EXERCISE INSTRUCTIONS — Images are not part of the copy; transcribe all the data exactly.

TASK INPUTS —
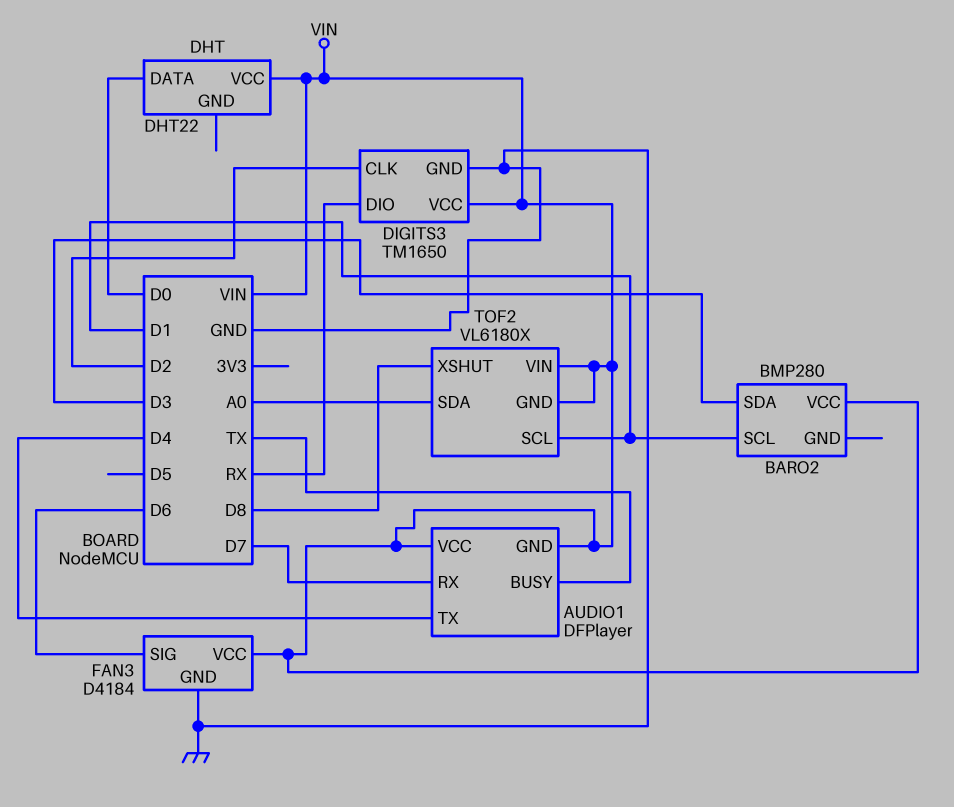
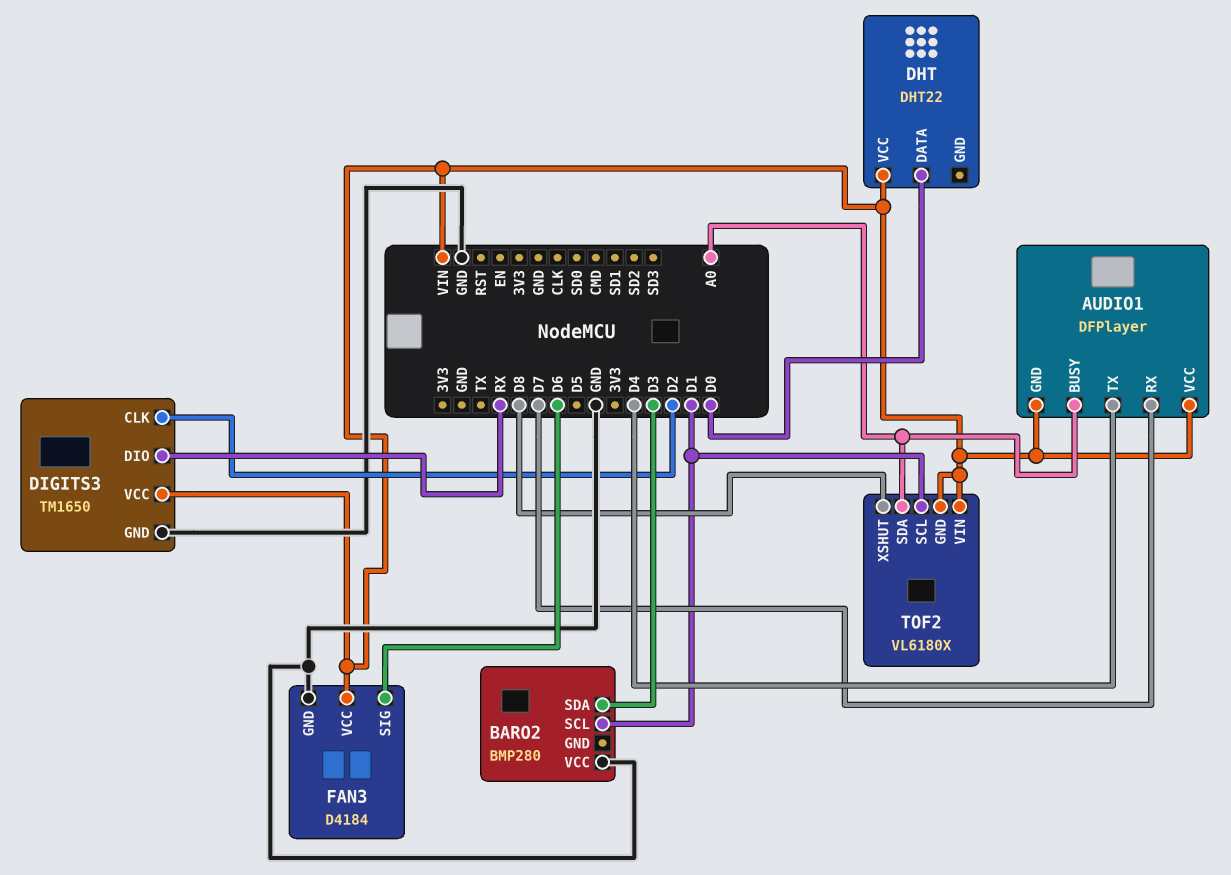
AUDIO1 pin BUSY: TX -> A0
BARO2 pin VCC: VIN -> GND

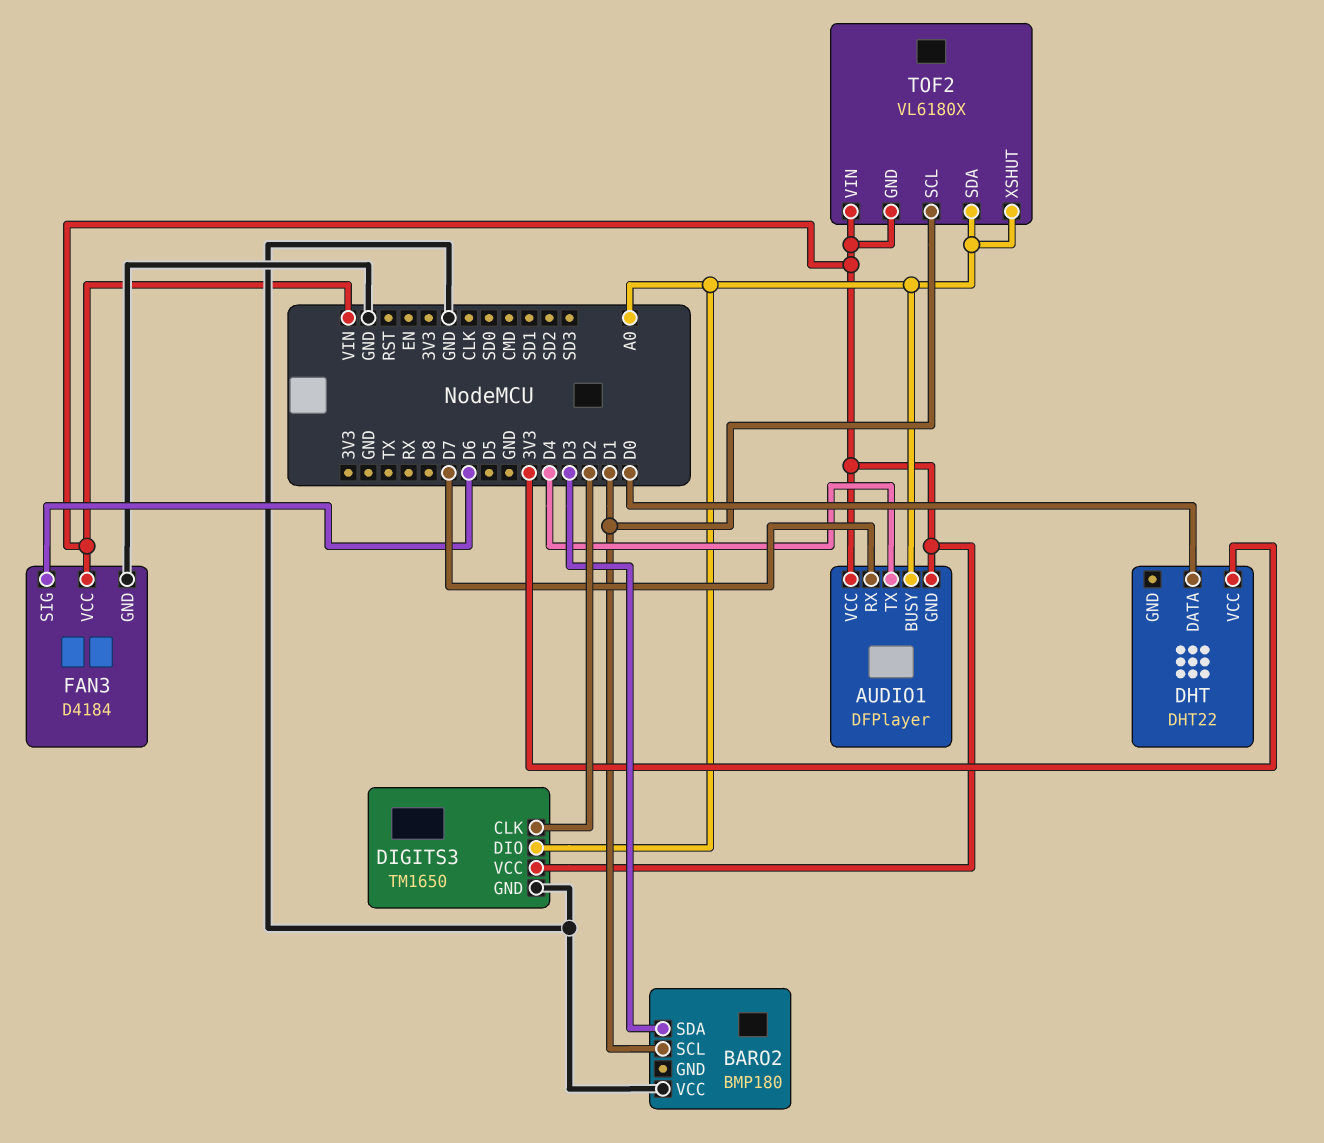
BARO2: BMP280 -> BMP180
DHT pin VCC: VIN -> 3V3
DIGITS3 pin DIO: RX -> A0
TOF2 pin XSHUT: D8 -> A0

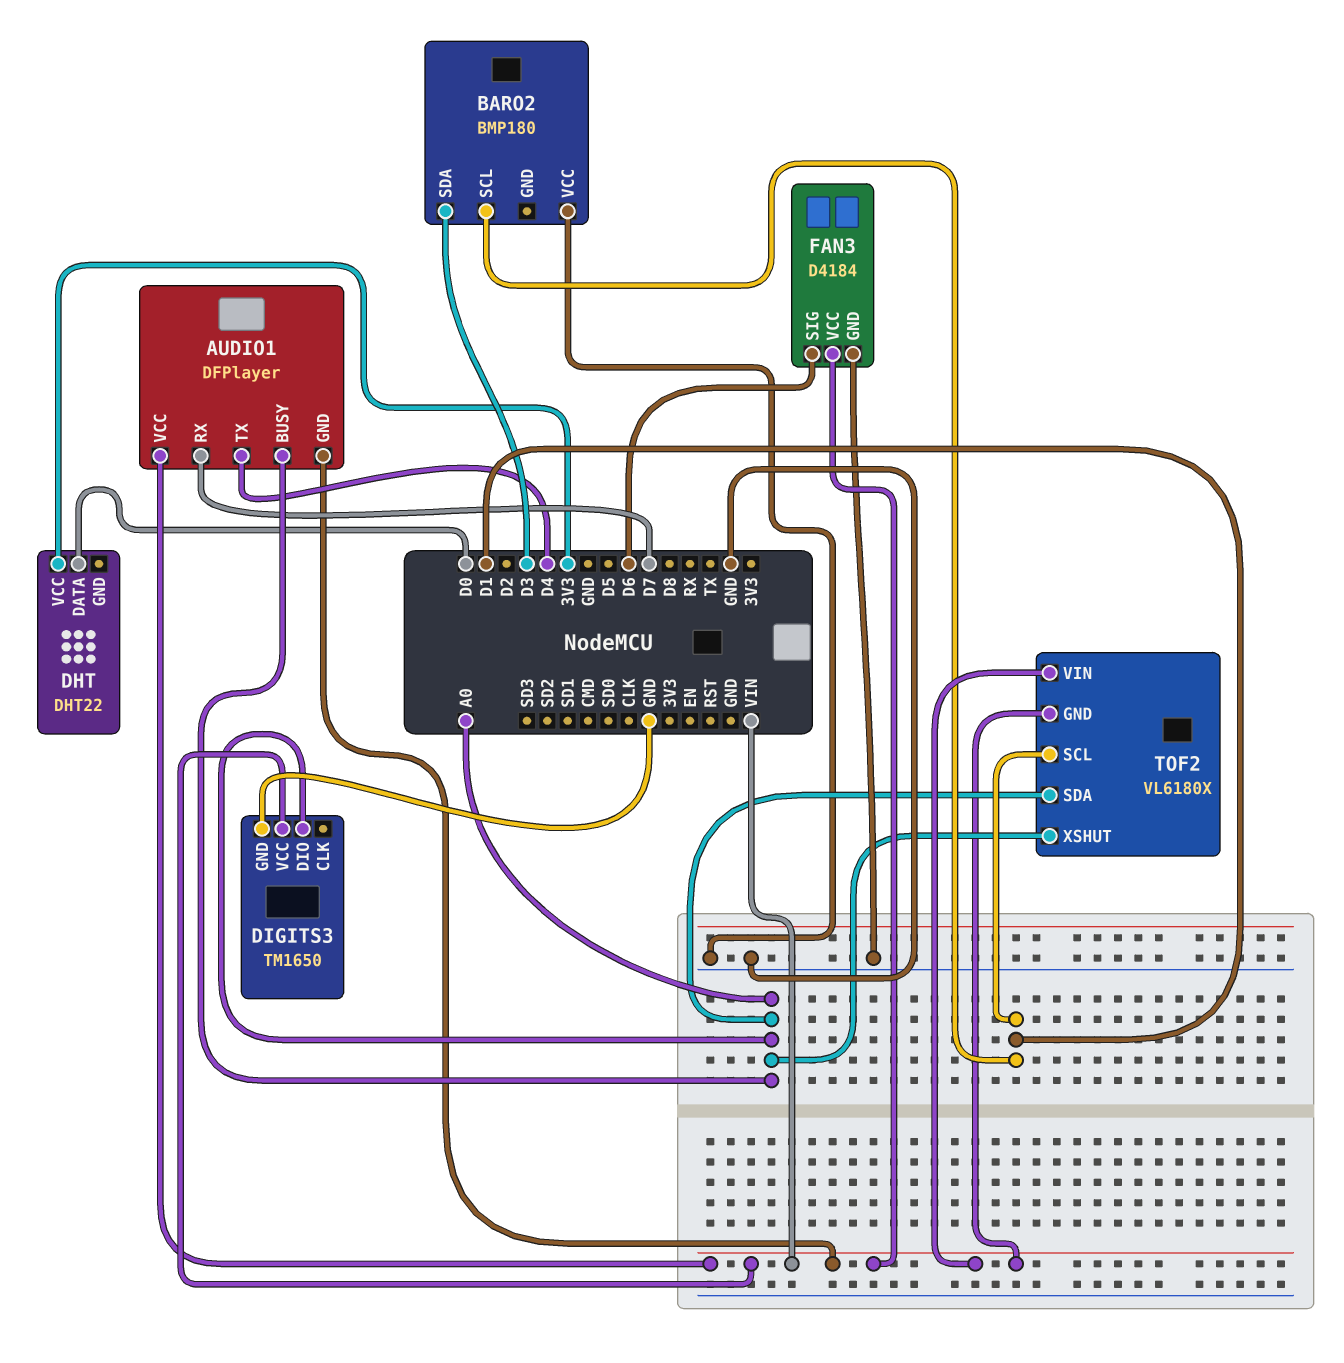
DIGITS3 pin CLK: D2 -> none

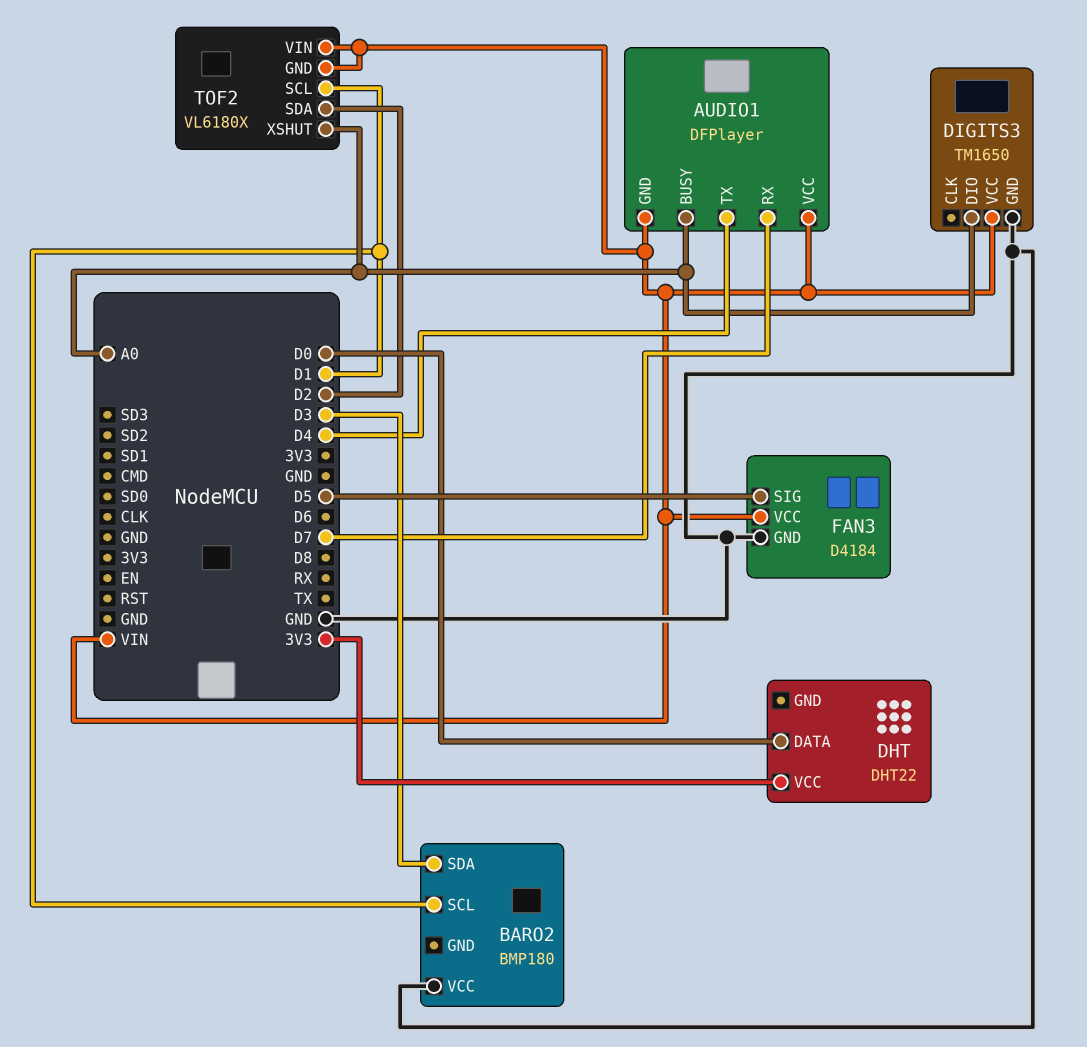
FAN3 pin SIG: D6 -> D5
TOF2 pin SDA: A0 -> D2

SOLUTION FOR THIS TASK —
AUDIO1 pin BUSY: TX -> A0
BARO2 pin VCC: VIN -> GND

BARO2: BMP280 -> BMP180
DHT pin VCC: VIN -> 3V3
DIGITS3 pin DIO: RX -> A0
TOF2 pin XSHUT: D8 -> A0

DIGITS3 pin CLK: D2 -> none

FAN3 pin SIG: D6 -> D5
TOF2 pin SDA: A0 -> D2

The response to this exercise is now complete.